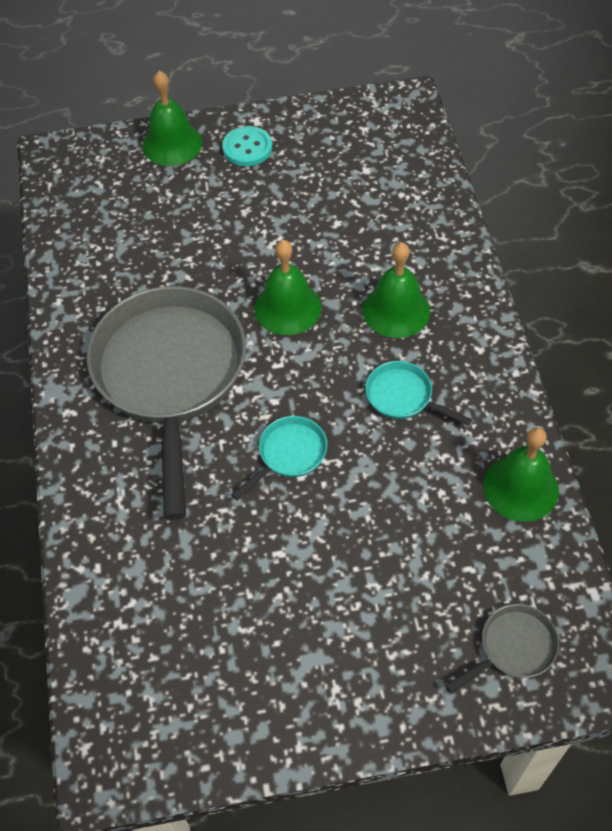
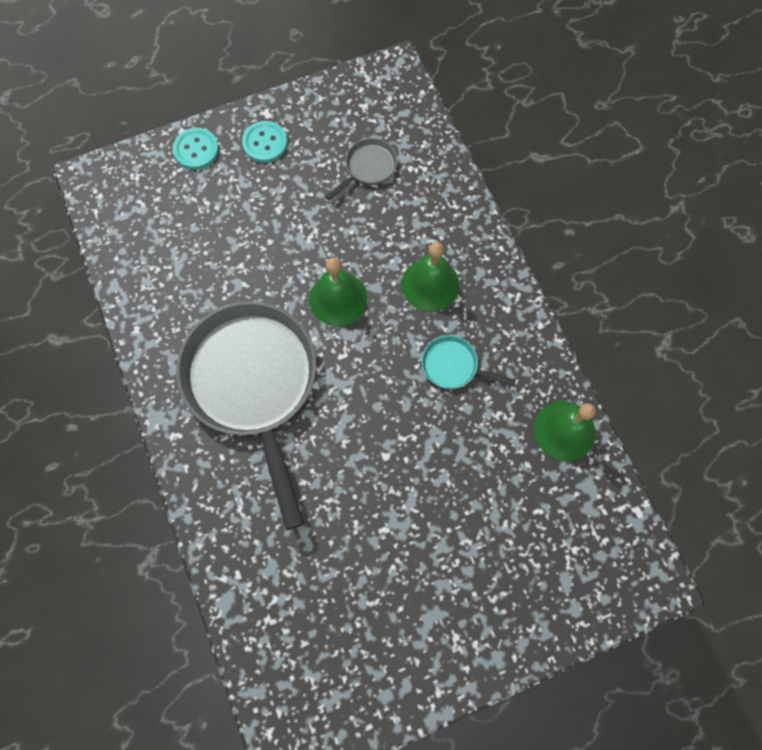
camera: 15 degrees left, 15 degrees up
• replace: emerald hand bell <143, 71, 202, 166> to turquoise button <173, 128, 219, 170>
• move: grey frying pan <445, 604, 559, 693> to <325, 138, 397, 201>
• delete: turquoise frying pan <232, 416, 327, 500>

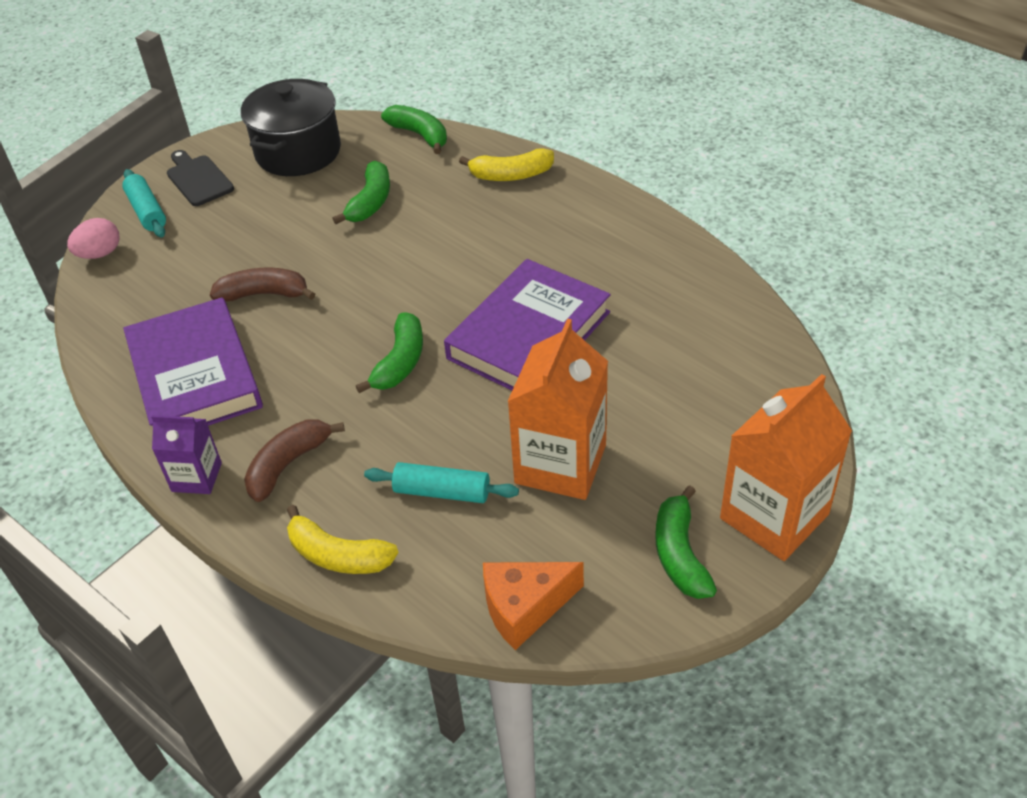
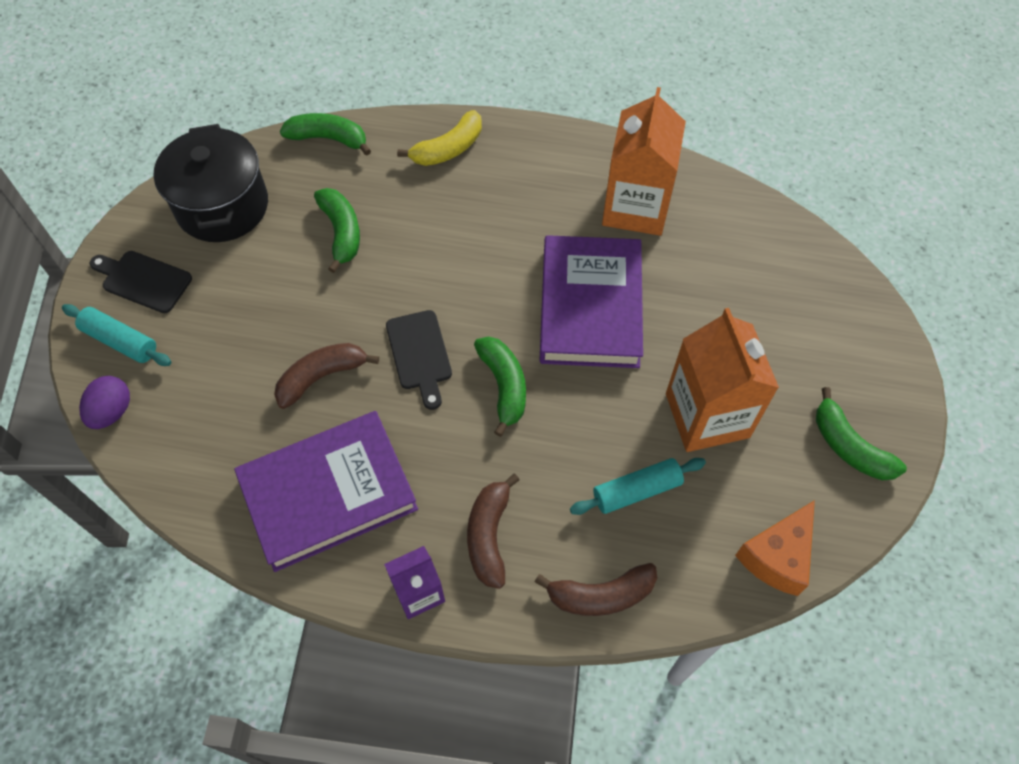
camera: 35 degrees left, 15 degrees up
• recolor: pink toy egg <67, 218, 120, 259> to royal purple toy egg <79, 376, 130, 429>
• rotate: royal purple book <123, 297, 263, 426> = <234, 411, 418, 572> 60 degrees counterclockwise
• insert: ebony cutting board <386, 310, 452, 410>
• recolor: bright yellow banana fruit <287, 505, 399, 574> to dark brown banana fruit <535, 563, 657, 616>
• move: bright orange milk carton <720, 374, 852, 561> to <602, 87, 686, 236>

YOUR TASK —
The listing above must be retyped word for word, without the pictures.

RESPONSE AREA —
camera: 15 degrees left, 15 degrees up
• replace: emerald hand bell <143, 71, 202, 166> to turquoise button <173, 128, 219, 170>
• move: grey frying pan <445, 604, 559, 693> to <325, 138, 397, 201>
• delete: turquoise frying pan <232, 416, 327, 500>

camera: 35 degrees left, 15 degrees up
• recolor: pink toy egg <67, 218, 120, 259> to royal purple toy egg <79, 376, 130, 429>
• rotate: royal purple book <123, 297, 263, 426> = <234, 411, 418, 572> 60 degrees counterclockwise
• insert: ebony cutting board <386, 310, 452, 410>
• recolor: bright yellow banana fruit <287, 505, 399, 574> to dark brown banana fruit <535, 563, 657, 616>
• move: bright orange milk carton <720, 374, 852, 561> to <602, 87, 686, 236>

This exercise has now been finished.